Edit tracking data
# # # # # # #
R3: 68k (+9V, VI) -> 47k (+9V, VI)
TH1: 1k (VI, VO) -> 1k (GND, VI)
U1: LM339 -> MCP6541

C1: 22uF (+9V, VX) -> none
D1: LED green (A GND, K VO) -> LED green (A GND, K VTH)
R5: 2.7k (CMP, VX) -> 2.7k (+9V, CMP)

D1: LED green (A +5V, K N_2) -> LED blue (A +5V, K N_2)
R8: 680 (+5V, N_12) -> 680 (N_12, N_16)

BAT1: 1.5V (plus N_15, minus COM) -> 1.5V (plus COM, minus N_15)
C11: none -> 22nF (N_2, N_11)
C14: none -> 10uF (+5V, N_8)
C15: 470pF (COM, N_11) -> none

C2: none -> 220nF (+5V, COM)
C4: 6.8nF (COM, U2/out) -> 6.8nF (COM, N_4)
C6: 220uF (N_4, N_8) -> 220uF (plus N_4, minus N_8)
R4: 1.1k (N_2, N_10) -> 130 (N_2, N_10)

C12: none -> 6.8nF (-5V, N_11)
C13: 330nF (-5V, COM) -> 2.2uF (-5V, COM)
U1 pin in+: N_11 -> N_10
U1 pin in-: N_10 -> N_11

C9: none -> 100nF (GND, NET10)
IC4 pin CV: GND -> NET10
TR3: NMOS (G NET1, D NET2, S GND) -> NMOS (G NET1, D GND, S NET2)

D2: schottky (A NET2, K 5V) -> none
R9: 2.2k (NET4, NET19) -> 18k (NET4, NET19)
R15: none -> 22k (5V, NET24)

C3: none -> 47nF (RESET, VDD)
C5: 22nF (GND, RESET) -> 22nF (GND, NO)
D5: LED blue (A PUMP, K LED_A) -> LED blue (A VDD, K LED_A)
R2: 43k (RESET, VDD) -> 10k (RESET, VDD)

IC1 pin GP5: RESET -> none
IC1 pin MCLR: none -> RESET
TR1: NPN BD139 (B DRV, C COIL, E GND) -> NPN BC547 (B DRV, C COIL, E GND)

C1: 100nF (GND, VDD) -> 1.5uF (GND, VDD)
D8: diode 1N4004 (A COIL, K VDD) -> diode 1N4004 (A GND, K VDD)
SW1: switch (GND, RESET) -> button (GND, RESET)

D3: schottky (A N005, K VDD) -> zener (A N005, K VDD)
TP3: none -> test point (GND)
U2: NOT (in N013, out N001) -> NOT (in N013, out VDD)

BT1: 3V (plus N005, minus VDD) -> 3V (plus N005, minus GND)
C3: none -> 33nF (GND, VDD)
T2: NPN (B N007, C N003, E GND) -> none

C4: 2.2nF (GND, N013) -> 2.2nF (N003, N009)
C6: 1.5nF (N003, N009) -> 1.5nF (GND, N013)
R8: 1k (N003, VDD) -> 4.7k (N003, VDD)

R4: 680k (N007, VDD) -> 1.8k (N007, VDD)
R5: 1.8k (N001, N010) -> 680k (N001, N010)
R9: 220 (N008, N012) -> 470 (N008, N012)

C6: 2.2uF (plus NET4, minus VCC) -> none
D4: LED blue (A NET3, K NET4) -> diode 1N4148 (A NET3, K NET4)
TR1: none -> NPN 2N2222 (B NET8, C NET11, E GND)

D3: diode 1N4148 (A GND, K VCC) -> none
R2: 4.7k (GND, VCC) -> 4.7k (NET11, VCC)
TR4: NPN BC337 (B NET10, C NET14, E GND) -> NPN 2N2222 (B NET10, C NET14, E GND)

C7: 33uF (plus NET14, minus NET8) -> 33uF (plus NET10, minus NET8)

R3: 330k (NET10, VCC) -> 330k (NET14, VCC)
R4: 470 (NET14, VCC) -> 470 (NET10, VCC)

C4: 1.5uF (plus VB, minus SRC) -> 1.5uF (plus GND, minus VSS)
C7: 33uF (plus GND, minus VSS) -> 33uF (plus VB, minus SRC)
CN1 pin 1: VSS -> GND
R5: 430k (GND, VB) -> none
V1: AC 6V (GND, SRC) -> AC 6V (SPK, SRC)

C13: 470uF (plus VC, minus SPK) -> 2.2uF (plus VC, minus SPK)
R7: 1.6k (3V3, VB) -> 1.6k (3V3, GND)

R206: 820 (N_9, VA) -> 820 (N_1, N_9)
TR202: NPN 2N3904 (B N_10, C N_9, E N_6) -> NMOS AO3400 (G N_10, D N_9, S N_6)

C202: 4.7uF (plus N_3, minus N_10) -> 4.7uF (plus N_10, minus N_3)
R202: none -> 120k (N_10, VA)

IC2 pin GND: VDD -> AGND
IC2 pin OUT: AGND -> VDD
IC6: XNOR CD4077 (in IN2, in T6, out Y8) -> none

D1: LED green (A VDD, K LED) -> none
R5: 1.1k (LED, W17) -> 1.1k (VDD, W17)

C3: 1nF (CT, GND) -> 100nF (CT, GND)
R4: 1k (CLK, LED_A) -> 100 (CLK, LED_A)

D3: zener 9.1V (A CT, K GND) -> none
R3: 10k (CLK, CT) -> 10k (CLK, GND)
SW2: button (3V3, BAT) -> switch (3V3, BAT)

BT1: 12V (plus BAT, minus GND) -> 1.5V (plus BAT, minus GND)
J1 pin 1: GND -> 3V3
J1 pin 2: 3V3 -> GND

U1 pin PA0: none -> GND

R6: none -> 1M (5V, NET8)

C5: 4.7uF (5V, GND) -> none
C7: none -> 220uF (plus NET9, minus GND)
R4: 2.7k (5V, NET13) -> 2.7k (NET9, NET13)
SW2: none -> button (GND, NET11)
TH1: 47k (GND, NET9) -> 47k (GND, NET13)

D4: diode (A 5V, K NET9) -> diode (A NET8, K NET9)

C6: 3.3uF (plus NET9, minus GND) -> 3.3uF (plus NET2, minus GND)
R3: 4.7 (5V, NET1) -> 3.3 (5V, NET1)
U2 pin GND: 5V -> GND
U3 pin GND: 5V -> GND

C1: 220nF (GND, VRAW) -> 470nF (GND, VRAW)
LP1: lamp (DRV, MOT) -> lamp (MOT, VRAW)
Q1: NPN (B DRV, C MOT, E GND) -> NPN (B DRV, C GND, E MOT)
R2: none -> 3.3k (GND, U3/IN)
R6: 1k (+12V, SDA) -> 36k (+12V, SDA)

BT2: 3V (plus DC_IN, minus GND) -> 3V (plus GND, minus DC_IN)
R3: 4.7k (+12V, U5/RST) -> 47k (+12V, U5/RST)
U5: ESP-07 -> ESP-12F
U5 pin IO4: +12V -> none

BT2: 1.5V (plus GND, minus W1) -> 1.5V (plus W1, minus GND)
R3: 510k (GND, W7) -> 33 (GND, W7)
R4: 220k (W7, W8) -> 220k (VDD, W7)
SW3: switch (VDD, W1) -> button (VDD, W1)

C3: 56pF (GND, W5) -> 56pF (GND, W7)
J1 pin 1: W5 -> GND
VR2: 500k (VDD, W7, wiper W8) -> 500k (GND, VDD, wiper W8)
# # # # # # #
• YOUR OBJECTIVE: In the entries above, find each line with the string "button" and copy it.

• RESULT FOR THIS TASK:
SW1: switch (GND, RESET) -> button (GND, RESET)
SW2: button (3V3, BAT) -> switch (3V3, BAT)
SW2: none -> button (GND, NET11)
SW3: switch (VDD, W1) -> button (VDD, W1)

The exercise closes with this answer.